Geometric object motion data:
◆ ◆ ◆ ◆ ◆

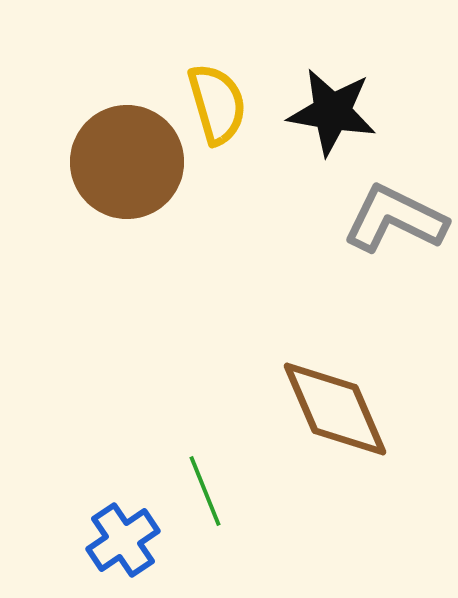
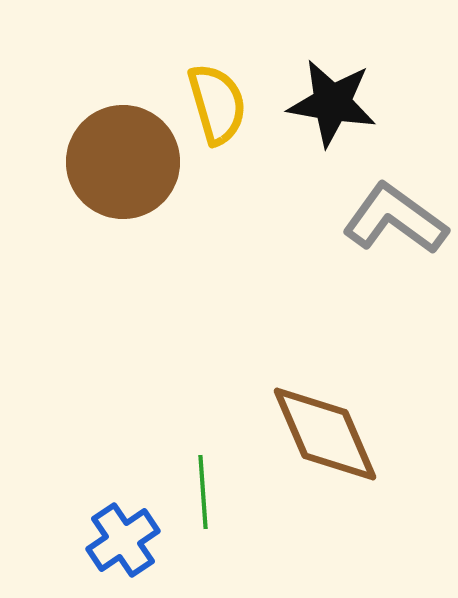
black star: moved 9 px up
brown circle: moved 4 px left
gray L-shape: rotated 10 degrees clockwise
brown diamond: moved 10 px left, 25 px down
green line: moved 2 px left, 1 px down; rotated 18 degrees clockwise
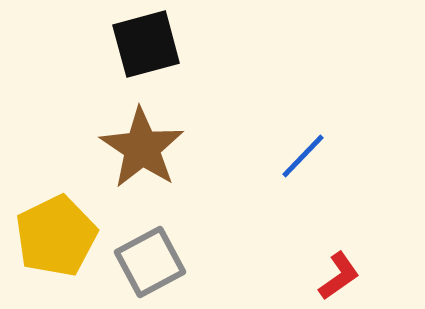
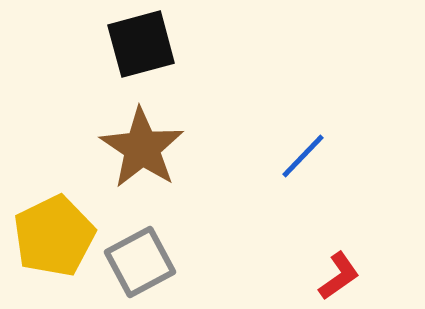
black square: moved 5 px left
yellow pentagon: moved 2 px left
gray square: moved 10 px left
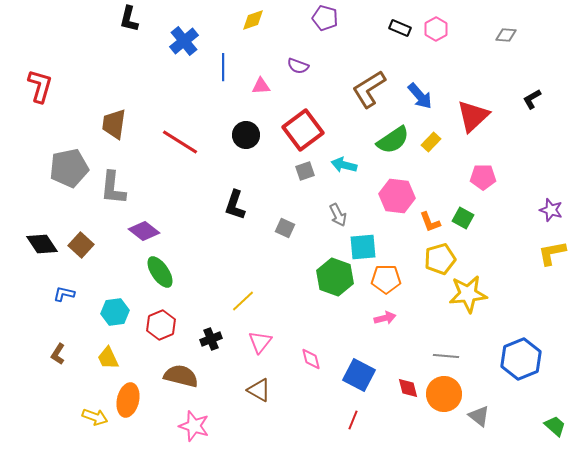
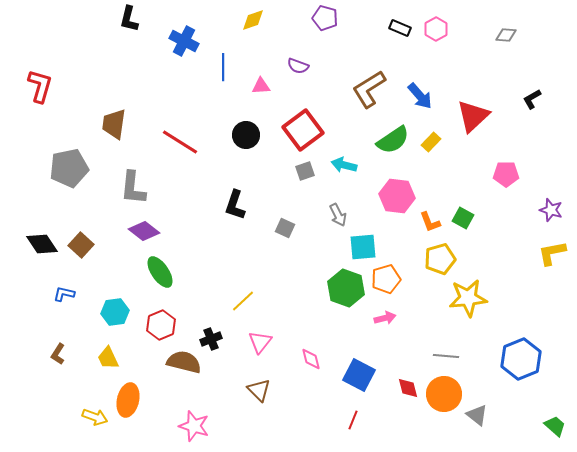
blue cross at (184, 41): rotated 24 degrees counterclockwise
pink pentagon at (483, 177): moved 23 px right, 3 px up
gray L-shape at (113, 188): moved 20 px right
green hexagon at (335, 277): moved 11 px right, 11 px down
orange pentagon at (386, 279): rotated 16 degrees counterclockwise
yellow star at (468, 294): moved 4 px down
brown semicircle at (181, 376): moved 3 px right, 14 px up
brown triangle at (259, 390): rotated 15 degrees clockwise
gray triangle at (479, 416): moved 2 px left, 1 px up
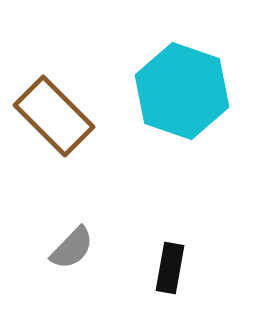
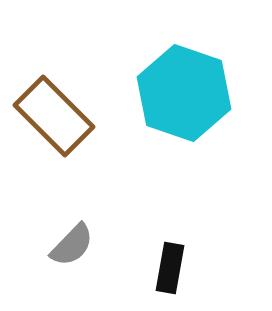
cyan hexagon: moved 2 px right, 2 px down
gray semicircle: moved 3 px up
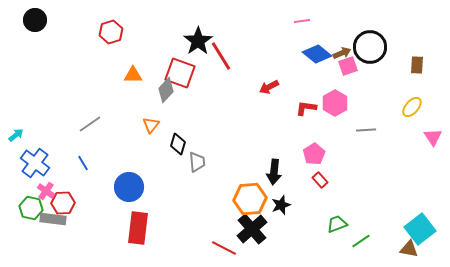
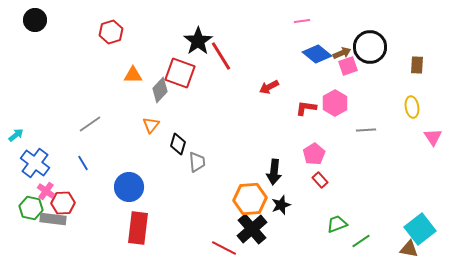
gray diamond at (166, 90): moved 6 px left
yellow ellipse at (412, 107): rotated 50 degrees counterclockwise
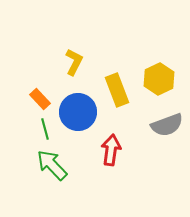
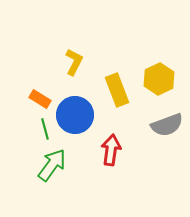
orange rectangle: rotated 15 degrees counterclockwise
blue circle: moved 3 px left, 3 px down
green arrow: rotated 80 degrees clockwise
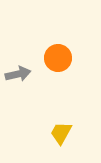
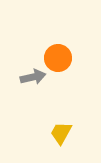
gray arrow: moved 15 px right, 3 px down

◆ ◆ ◆ ◆ ◆

> **Problem to solve**: Every line above that holds the string "left" should be returned.

> **Answer for this exercise**:
brown circle: moved 4 px left
brown diamond: moved 10 px left, 25 px down
green line: moved 2 px left, 1 px down; rotated 18 degrees clockwise
black square: moved 5 px left
yellow pentagon: moved 2 px left
gray square: moved 10 px left
gray triangle at (479, 416): moved 2 px left, 1 px up
gray diamond at (166, 90): moved 6 px left
blue circle: moved 3 px left, 3 px down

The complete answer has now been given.